TASK INSTRUCTIONS: Copy every line in the records below that contains the word "plate".

EXCERPTED RECORDS:
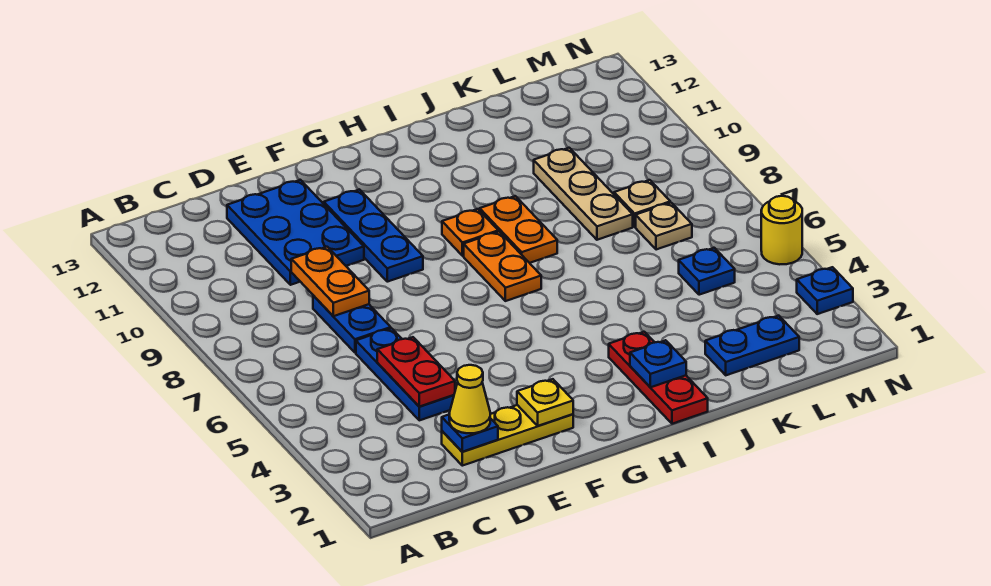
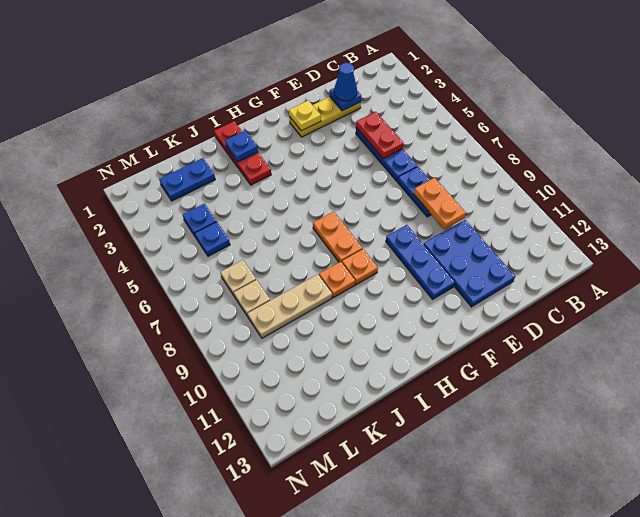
yellow cone D2 level 3 -> blue cone D2 level 3
orange plate I8:I9 level 1 -> orange plate I9 level 1
tan plate K8:K10 level 1 -> tan plate J9:L9 level 1
blue plate N3 level 1 -> blue plate L4 level 1
yellow round brick N5 level 1 -> none

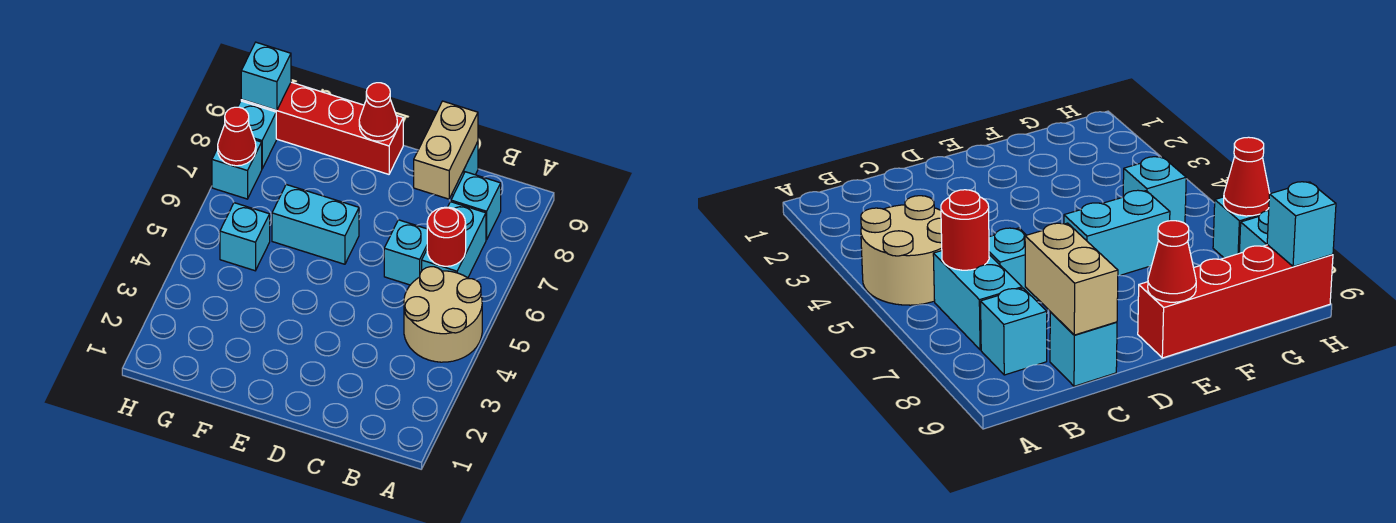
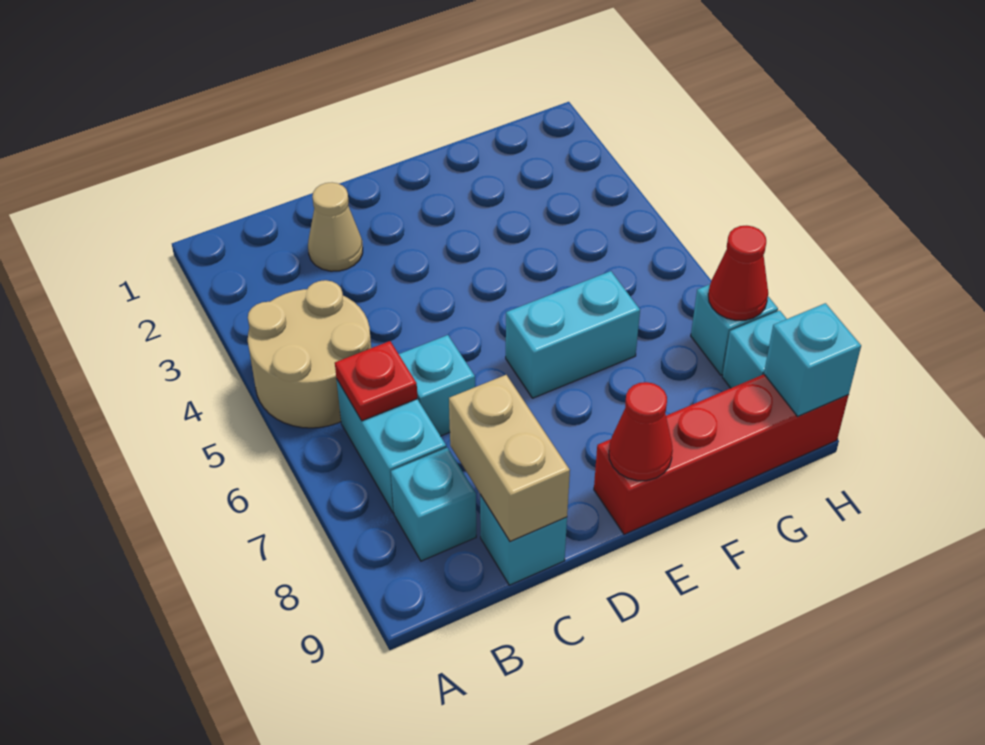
red round brick B6 level 2 -> red plate B6 level 2
none -> tan cone C2 level 1
cyan brick G5 level 1 -> none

TASK SOLUTION:
orange plate I8:I9 level 1 -> orange plate I9 level 1
tan plate K8:K10 level 1 -> tan plate J9:L9 level 1
blue plate N3 level 1 -> blue plate L4 level 1
red round brick B6 level 2 -> red plate B6 level 2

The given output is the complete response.